### Set exercise:
Reproduce the items from the one containing "Pedro (373, 474)" through the one containing "Arthur (1034, 680)", replacing "screenshot" with "page" and keeping all else the same.

### Entries:
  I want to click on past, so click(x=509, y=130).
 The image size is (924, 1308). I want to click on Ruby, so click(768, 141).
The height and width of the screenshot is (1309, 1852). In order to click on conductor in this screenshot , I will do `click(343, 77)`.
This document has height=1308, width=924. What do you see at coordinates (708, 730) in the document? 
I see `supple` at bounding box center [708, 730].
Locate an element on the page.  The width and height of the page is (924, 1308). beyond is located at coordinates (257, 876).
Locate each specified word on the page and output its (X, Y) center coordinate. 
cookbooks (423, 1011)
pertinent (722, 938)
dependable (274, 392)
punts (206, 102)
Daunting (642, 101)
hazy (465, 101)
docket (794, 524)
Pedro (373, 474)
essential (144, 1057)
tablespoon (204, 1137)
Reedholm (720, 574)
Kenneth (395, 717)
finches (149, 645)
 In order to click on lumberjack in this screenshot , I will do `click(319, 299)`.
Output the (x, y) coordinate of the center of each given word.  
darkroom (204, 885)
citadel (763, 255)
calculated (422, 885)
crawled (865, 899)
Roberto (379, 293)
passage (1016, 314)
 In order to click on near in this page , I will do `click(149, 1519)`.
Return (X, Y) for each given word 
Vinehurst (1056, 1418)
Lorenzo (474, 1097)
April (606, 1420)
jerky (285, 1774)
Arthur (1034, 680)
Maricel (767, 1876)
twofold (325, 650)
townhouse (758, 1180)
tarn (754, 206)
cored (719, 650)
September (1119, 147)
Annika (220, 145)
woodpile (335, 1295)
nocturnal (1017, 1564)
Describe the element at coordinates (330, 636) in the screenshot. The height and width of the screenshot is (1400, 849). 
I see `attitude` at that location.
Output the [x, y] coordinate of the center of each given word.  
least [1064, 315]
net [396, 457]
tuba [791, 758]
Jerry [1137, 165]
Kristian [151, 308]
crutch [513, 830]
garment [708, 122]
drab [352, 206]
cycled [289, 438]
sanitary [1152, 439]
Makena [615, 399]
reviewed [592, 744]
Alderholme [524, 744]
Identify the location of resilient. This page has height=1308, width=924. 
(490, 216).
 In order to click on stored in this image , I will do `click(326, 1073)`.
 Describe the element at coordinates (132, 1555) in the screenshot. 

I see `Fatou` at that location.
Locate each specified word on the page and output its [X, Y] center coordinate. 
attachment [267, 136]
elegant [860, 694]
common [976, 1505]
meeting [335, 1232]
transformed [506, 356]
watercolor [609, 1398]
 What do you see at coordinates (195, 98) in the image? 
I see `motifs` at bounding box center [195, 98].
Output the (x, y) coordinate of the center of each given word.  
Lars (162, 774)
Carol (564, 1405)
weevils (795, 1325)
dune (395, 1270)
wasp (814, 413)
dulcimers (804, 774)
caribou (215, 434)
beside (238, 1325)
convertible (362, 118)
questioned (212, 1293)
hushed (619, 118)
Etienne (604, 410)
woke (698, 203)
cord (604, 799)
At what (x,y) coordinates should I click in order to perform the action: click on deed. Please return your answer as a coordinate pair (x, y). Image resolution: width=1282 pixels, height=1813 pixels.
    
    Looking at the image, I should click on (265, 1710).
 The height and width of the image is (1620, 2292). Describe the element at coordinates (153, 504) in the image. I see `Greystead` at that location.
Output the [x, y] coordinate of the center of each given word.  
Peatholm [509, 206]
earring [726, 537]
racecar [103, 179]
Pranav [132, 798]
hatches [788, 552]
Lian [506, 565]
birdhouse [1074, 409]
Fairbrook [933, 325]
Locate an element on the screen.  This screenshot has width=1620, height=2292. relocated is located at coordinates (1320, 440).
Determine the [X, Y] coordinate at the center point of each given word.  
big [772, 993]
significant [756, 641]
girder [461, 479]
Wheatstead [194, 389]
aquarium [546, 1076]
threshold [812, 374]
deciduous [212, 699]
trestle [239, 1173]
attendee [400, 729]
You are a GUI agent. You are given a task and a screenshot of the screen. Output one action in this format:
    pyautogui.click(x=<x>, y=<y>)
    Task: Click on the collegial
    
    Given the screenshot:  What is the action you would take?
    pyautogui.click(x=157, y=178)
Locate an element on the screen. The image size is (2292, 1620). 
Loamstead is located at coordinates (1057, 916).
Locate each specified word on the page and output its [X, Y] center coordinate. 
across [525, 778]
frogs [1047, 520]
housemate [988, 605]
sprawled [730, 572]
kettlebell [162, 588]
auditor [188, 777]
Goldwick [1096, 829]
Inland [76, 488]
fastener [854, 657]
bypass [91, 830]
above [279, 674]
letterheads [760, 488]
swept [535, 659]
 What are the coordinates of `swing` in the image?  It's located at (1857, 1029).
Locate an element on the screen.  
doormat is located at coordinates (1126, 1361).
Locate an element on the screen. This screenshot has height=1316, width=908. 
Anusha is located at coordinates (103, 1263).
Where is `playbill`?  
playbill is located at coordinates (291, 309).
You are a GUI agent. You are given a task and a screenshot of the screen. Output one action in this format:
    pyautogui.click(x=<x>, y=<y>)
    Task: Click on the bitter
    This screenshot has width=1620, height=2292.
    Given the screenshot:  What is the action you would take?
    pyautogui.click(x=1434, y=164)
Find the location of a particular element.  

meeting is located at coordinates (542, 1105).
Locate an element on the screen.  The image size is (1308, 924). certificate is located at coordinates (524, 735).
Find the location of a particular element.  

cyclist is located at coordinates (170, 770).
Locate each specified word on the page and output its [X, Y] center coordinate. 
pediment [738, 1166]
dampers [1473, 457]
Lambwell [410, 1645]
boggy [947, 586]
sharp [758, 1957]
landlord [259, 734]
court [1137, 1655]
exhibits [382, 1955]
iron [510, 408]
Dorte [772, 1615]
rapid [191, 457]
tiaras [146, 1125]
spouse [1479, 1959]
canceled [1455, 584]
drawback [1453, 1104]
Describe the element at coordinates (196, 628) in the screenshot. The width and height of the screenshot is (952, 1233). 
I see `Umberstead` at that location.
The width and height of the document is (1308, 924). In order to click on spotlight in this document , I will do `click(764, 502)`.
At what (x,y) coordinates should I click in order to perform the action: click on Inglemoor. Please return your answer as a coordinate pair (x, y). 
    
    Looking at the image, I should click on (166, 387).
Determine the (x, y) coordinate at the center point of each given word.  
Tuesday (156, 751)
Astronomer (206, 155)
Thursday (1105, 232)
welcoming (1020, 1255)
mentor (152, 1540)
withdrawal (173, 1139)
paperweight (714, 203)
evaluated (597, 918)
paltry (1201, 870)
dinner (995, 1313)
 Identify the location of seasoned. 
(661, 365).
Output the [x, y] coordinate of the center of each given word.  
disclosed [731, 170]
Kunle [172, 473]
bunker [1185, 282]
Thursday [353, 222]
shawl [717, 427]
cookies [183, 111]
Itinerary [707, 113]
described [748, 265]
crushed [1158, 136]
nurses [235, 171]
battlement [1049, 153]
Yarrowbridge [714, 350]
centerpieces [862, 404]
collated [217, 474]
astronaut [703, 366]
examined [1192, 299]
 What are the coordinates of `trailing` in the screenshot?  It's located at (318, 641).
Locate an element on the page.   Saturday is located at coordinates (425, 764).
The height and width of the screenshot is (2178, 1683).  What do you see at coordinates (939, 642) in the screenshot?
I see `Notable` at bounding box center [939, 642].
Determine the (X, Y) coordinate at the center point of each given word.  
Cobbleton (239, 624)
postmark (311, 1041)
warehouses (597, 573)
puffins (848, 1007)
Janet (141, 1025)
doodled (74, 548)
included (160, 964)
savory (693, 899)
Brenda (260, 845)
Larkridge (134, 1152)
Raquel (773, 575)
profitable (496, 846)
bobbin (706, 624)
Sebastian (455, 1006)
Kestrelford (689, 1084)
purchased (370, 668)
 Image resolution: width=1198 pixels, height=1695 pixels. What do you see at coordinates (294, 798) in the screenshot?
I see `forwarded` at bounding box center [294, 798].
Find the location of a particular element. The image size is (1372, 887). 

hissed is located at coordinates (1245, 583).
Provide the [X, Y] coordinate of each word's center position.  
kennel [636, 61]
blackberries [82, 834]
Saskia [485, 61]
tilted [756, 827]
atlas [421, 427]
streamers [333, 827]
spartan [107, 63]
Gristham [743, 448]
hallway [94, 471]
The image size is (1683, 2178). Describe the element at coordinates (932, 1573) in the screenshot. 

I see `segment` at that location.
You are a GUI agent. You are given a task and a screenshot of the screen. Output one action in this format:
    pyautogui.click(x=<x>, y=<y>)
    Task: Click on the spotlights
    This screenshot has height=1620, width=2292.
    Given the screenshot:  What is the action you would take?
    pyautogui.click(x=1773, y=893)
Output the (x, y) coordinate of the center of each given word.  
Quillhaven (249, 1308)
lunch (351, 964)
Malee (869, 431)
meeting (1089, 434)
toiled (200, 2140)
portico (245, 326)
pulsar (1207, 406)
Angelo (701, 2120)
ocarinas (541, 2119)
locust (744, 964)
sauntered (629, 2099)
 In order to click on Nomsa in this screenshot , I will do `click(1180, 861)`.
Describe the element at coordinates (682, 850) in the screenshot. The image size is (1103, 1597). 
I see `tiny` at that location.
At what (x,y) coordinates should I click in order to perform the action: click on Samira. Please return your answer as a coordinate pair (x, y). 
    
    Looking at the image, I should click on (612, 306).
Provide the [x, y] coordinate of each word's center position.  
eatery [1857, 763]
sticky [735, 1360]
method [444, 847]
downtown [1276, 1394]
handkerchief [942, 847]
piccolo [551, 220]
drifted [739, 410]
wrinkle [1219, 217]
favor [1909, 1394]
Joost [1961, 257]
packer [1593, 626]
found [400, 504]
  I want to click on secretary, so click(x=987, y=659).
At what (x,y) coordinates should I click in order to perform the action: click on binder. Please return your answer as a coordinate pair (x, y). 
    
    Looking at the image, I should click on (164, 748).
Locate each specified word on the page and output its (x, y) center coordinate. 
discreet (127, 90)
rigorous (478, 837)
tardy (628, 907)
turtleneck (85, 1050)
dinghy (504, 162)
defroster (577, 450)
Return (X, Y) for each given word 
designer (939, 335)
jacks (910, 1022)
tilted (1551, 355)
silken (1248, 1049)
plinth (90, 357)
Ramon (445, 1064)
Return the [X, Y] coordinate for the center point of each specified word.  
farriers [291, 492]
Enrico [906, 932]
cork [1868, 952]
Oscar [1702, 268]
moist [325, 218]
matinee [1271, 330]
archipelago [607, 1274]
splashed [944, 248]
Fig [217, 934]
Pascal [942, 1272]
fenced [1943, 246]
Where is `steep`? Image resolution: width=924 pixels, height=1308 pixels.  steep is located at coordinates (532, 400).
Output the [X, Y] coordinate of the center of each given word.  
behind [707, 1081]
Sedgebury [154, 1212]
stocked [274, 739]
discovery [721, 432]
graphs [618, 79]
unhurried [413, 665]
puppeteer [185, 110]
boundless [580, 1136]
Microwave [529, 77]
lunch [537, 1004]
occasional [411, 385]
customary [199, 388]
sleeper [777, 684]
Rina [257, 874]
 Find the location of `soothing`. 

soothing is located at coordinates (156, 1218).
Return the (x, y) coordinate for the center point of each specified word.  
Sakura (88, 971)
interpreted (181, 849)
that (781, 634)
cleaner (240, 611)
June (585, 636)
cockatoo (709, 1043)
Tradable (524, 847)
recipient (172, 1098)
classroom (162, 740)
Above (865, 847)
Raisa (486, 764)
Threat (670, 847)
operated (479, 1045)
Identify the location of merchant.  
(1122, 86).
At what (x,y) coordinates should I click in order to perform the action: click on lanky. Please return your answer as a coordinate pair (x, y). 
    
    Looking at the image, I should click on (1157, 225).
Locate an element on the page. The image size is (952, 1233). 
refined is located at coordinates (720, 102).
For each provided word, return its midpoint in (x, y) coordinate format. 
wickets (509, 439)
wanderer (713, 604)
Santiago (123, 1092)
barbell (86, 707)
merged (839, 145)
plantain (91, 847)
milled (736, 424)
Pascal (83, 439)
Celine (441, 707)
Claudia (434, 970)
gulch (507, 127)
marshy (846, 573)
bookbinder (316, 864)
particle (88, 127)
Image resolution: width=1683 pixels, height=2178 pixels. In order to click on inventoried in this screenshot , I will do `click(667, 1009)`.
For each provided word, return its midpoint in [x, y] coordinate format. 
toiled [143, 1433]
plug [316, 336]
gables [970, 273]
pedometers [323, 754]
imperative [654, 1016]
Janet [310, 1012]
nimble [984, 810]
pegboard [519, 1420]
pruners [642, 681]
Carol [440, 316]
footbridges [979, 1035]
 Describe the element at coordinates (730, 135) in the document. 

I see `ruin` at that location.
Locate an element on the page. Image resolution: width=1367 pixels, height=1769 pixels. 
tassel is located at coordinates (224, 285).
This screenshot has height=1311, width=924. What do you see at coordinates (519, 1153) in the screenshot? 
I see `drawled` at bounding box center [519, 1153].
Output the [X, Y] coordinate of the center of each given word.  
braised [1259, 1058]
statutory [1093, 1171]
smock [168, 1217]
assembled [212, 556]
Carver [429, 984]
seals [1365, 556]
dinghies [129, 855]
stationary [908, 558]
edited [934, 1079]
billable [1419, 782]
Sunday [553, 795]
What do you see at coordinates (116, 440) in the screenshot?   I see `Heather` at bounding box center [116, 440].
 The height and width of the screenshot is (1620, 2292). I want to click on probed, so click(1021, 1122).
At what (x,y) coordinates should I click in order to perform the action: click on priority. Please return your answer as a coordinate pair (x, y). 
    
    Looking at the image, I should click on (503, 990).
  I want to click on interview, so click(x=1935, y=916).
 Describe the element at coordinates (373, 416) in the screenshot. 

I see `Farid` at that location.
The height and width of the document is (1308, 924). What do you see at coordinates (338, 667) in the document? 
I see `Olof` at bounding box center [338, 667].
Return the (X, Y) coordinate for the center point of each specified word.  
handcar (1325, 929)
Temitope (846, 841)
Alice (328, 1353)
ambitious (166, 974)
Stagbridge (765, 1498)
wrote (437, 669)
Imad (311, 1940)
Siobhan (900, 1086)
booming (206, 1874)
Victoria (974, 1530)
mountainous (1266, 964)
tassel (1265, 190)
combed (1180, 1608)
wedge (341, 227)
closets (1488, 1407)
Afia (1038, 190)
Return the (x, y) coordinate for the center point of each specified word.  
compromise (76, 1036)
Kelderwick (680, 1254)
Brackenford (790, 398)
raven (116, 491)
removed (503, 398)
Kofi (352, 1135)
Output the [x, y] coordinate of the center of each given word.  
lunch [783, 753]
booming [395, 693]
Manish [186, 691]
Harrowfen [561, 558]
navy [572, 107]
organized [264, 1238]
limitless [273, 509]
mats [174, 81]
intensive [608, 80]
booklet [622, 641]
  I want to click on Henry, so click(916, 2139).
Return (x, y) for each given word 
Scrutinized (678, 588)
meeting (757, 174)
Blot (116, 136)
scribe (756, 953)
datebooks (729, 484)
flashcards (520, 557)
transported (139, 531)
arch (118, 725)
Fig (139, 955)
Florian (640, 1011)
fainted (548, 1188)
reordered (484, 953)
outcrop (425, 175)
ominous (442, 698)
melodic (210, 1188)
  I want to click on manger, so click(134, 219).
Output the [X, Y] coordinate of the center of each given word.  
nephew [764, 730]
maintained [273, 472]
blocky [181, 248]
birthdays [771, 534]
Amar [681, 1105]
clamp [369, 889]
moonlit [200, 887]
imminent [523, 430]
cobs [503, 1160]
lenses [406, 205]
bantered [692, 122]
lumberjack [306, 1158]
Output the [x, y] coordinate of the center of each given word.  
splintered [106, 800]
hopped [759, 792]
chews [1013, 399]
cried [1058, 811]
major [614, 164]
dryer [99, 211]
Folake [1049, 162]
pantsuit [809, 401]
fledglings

### Task output:
Pedro (373, 474)
essential (144, 1057)
tablespoon (204, 1137)
Reedholm (720, 574)
Kenneth (395, 717)
finches (149, 645)
 In order to click on lumberjack in this page , I will do `click(319, 299)`.
Output the (x, y) coordinate of the center of each given word.  
darkroom (204, 885)
citadel (763, 255)
calculated (422, 885)
crawled (865, 899)
Roberto (379, 293)
passage (1016, 314)
 In order to click on near in this page , I will do `click(149, 1519)`.
Return (X, Y) for each given word 
Vinehurst (1056, 1418)
Lorenzo (474, 1097)
April (606, 1420)
jerky (285, 1774)
Arthur (1034, 680)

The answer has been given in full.